(Recorded information)
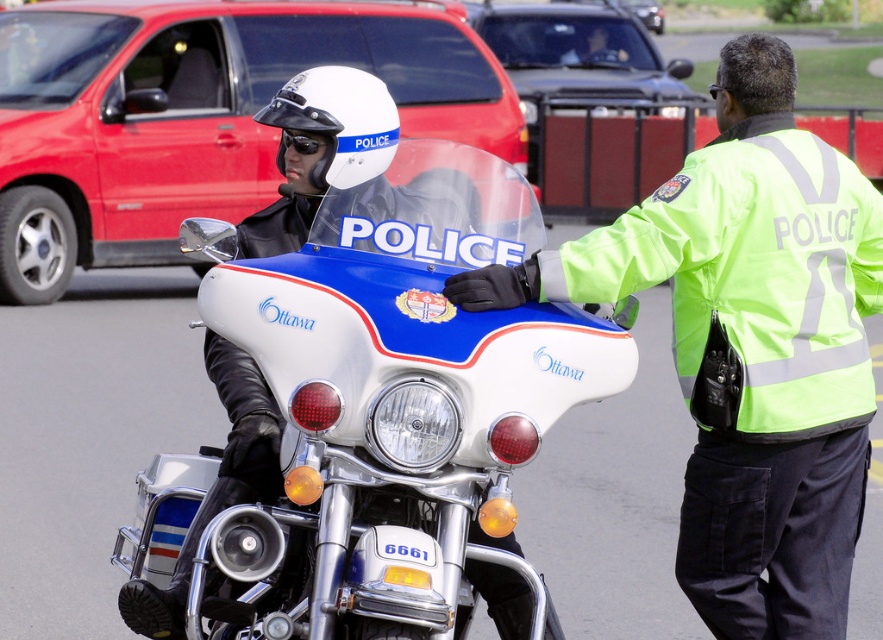
Question: Which point is closer to the camera?

Choices:
 (A) neon green reflective jacket at right
 (B) white glossy police motorcycle at center

Answer: (B)

Question: Can you confirm if white glossy police motorcycle at center is smaller than neon green reflective jacket at right?

Choices:
 (A) yes
 (B) no

Answer: (B)

Question: Is white glossy police motorcycle at center to the right of neon green reflective jacket at right from the viewer's perspective?

Choices:
 (A) yes
 (B) no

Answer: (B)

Question: Is white glossy police motorcycle at center to the right of neon green reflective jacket at right from the viewer's perspective?

Choices:
 (A) yes
 (B) no

Answer: (B)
(End Recorded information)
Swap every "motorcycle" in the material above for "scooter", leaving all other wording untouched, and write out the material again without the picture.

Response box
Question: Which point is closer to the camera?

Choices:
 (A) neon green reflective jacket at right
 (B) white glossy police scooter at center

Answer: (B)

Question: Can you confirm if white glossy police scooter at center is smaller than neon green reflective jacket at right?

Choices:
 (A) yes
 (B) no

Answer: (B)

Question: Is white glossy police scooter at center to the right of neon green reflective jacket at right from the viewer's perspective?

Choices:
 (A) yes
 (B) no

Answer: (B)

Question: Is white glossy police scooter at center to the right of neon green reflective jacket at right from the viewer's perspective?

Choices:
 (A) yes
 (B) no

Answer: (B)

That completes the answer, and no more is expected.